TO DO >> Show each line from the records below in which the word "button" occurs.

INPUT DATA >>
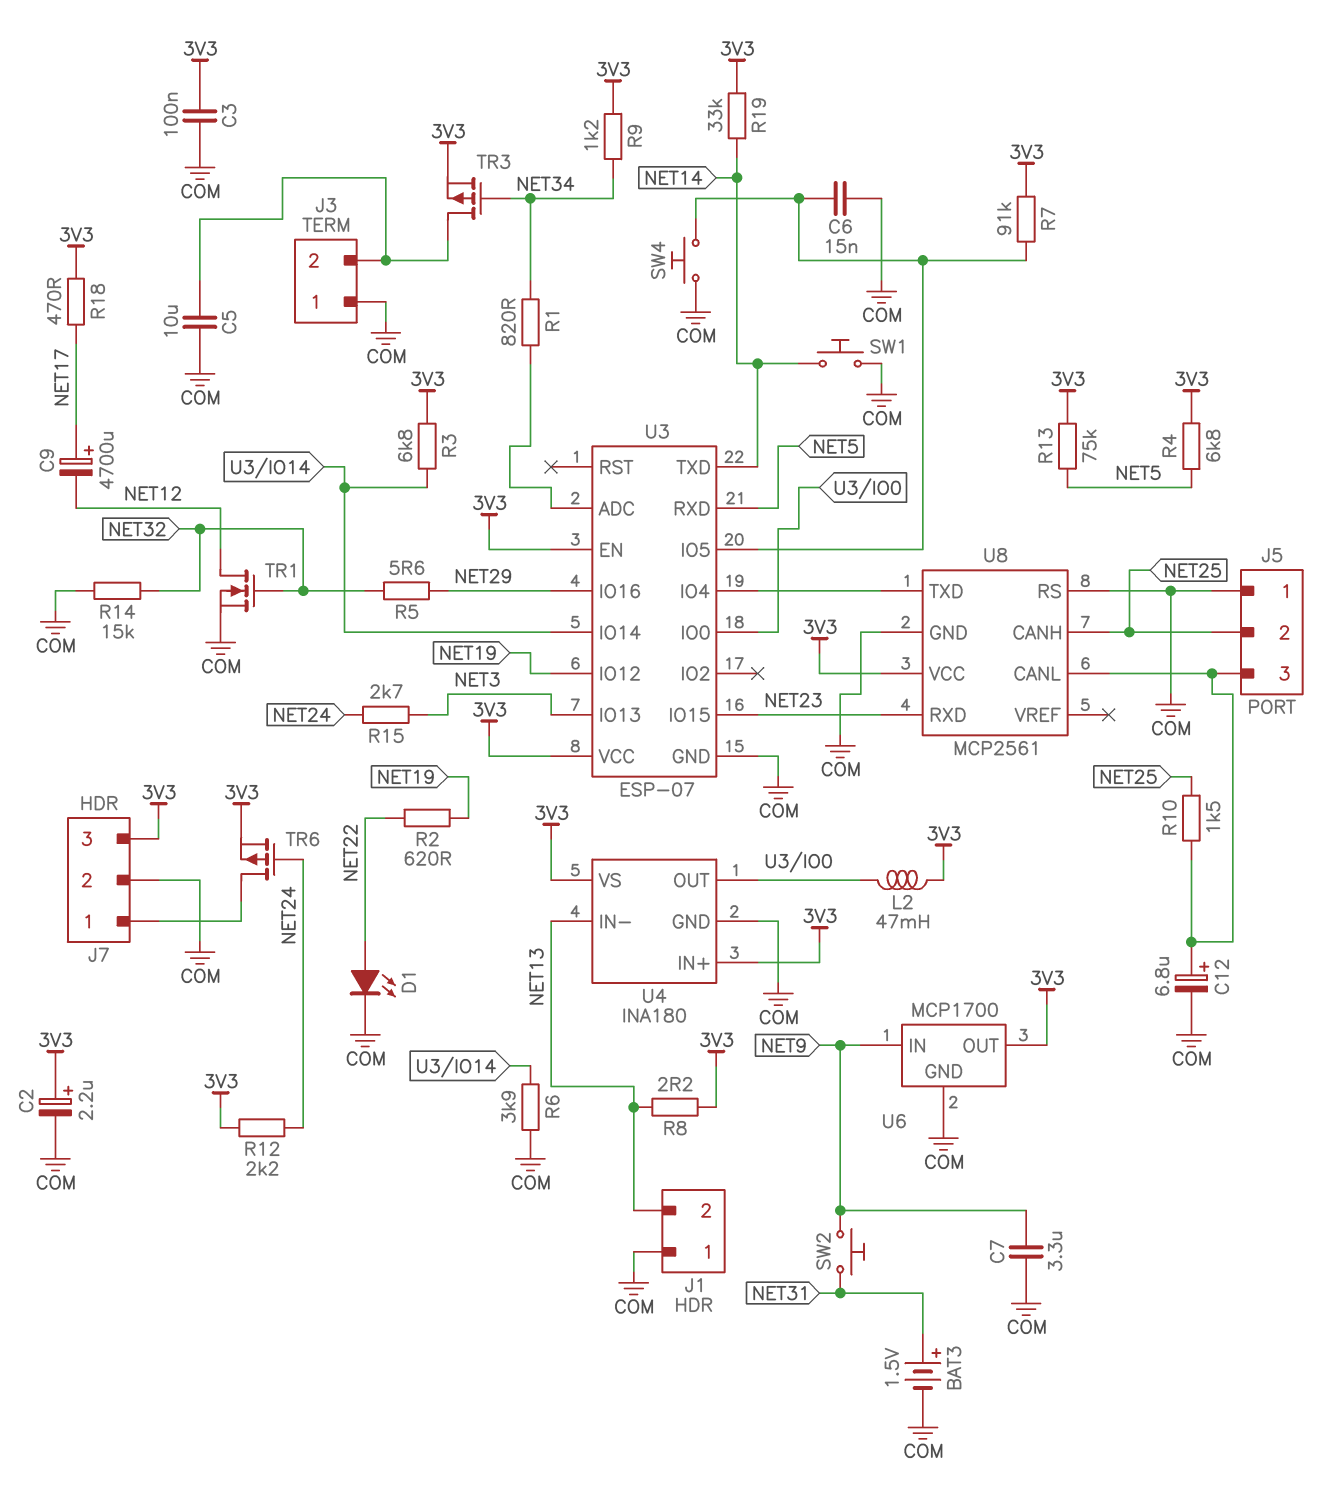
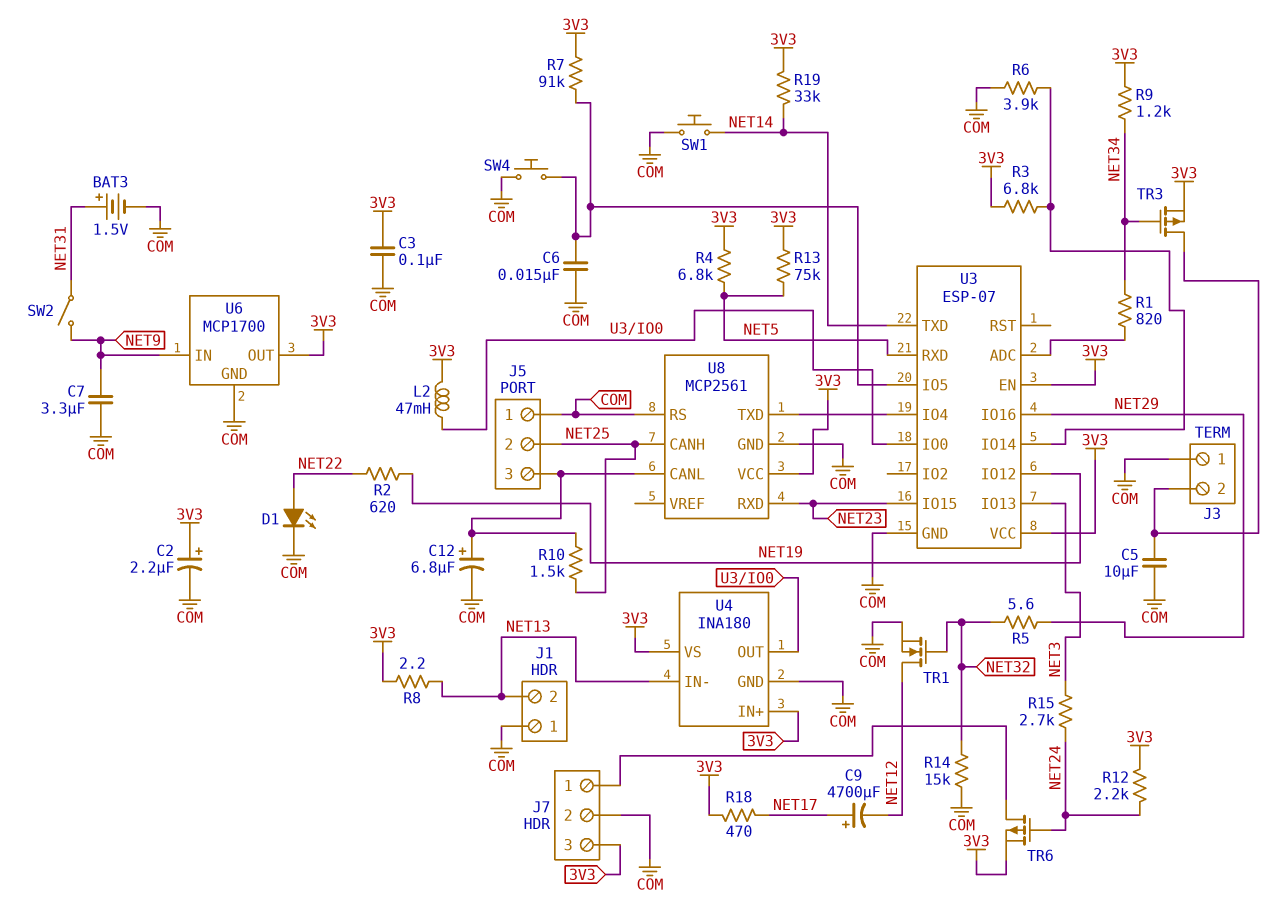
SW2: button (NET9, NET31) -> switch (NET9, NET31)

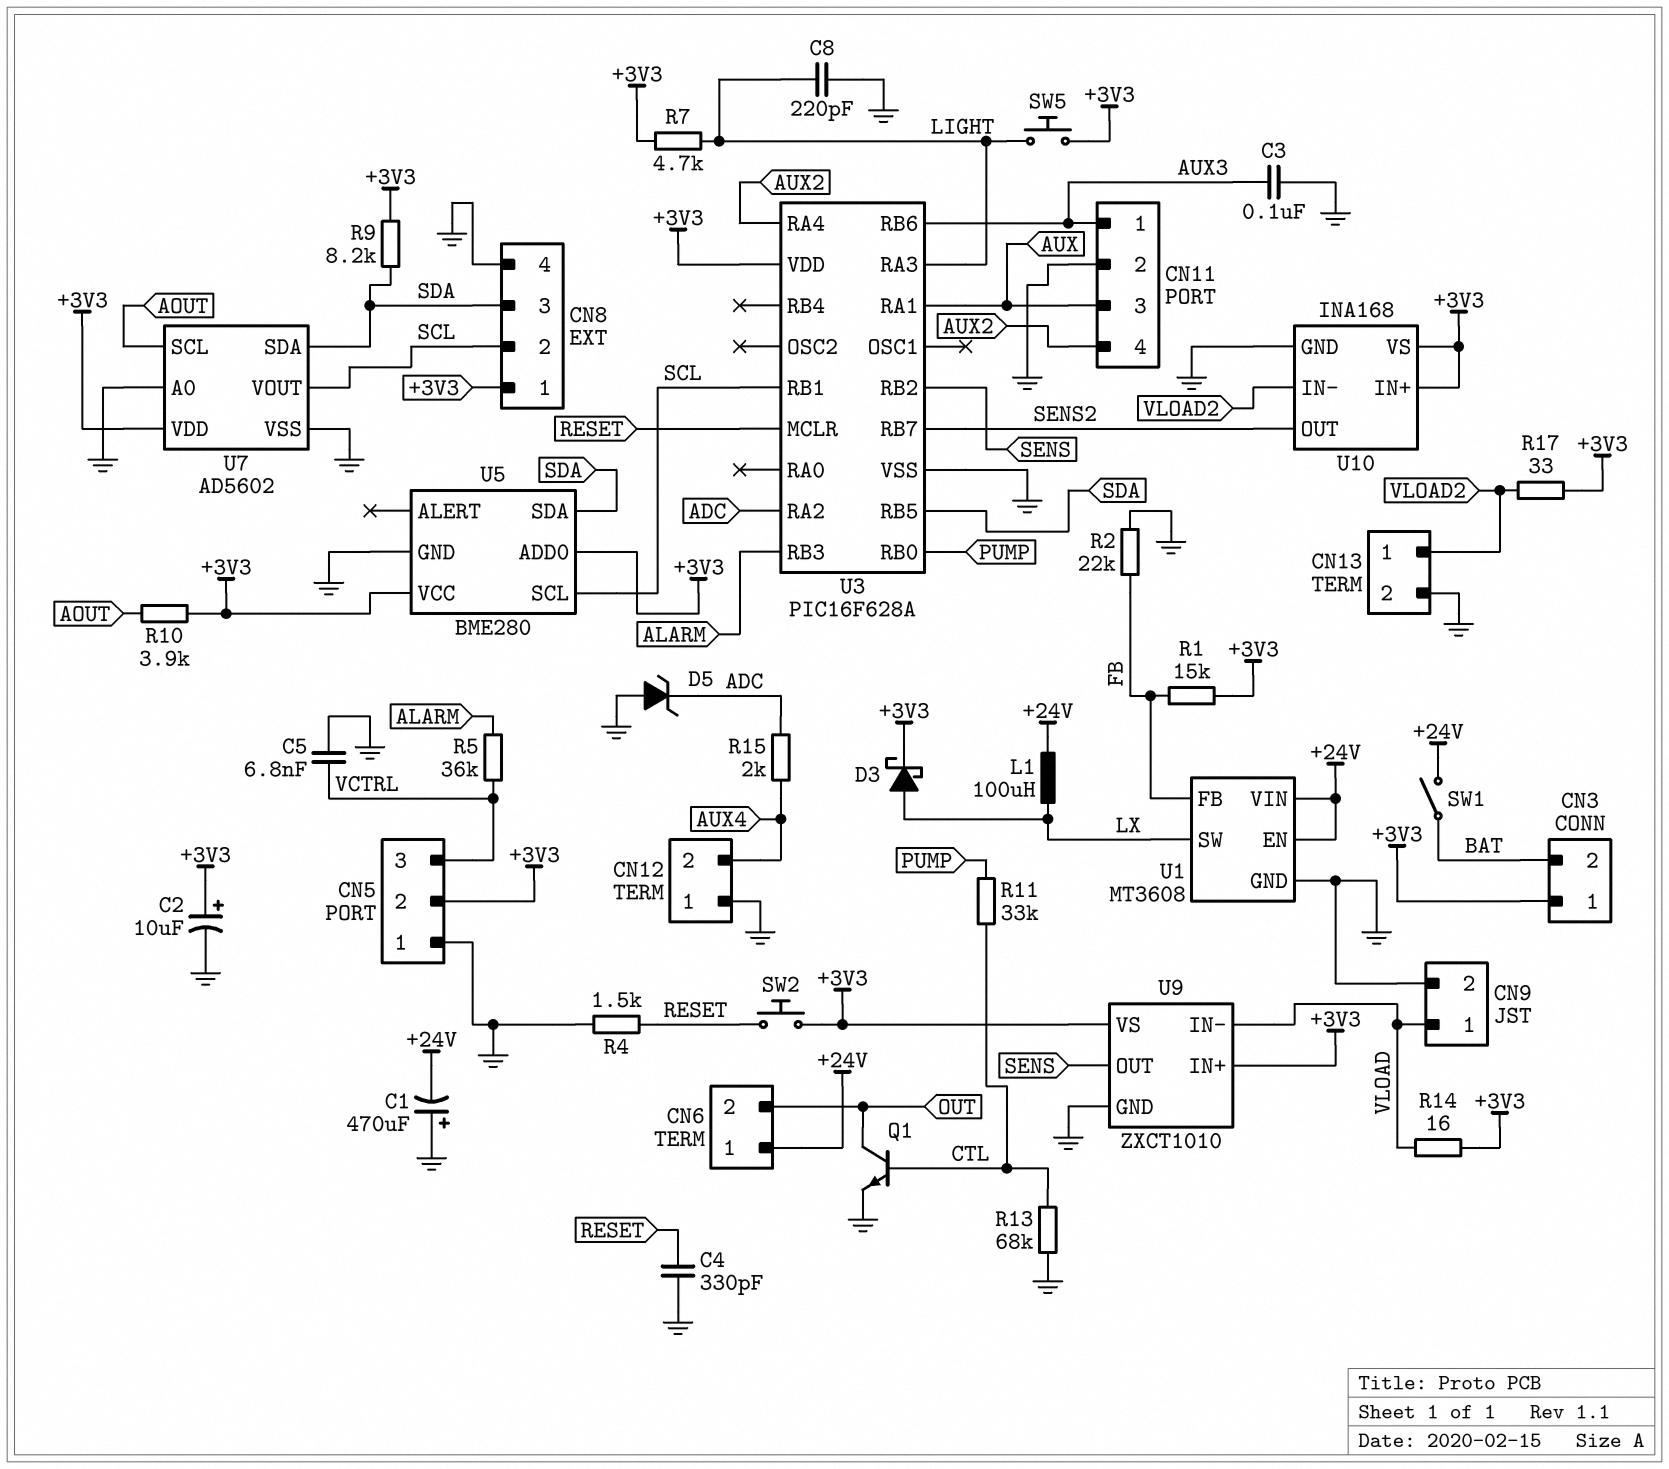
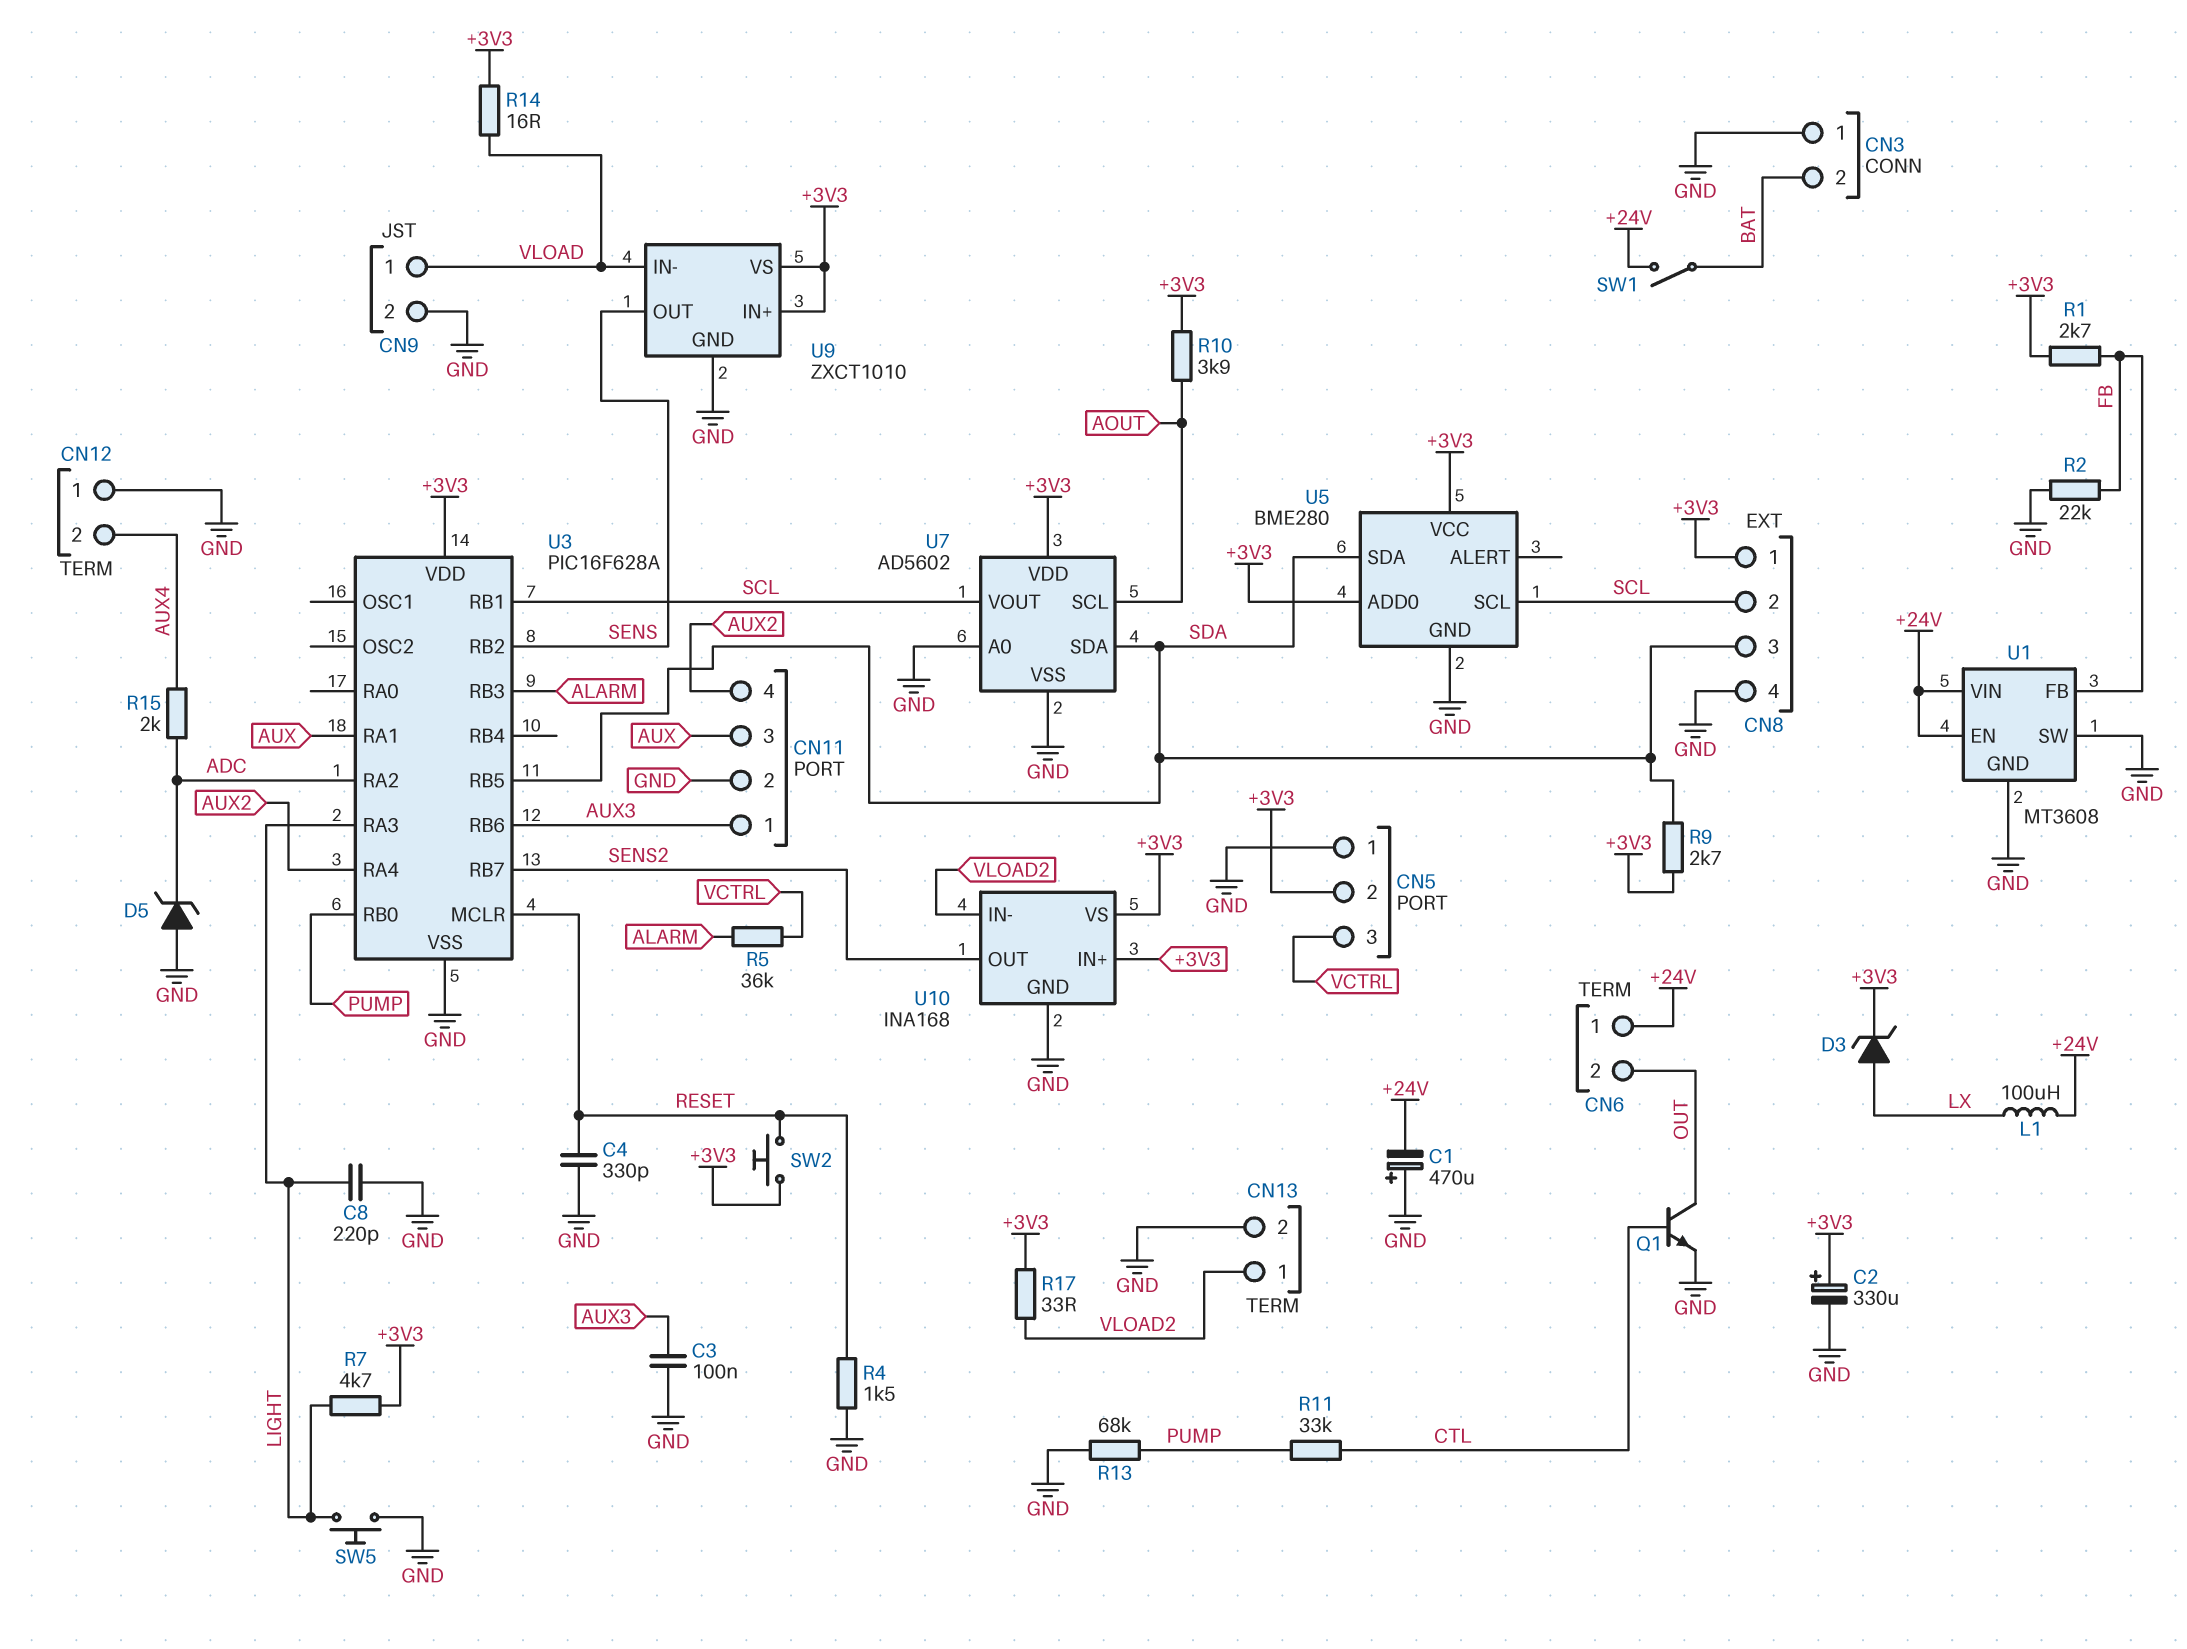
C2: 10uF (plus +3V3, minus GND) -> 330uF (plus +3V3, minus GND)
C5: 6.8nF (GND, VCTRL) -> none
CN3 pin 1: +3V3 -> GND
D3: schottky (A LX, K +3V3) -> zener (A LX, K +3V3)
R1: 15k (+3V3, FB) -> 2.7k (+3V3, FB)
R9: 8.2k (+3V3, SDA) -> 2.7k (+3V3, SDA)
R13: 68k (CTL, GND) -> 68k (GND, PUMP)
SW5: button (+3V3, LIGHT) -> button (GND, LIGHT)
U1 pin SW: LX -> GND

OUTPUT >>
SW2: button (NET9, NET31) -> switch (NET9, NET31)
SW5: button (+3V3, LIGHT) -> button (GND, LIGHT)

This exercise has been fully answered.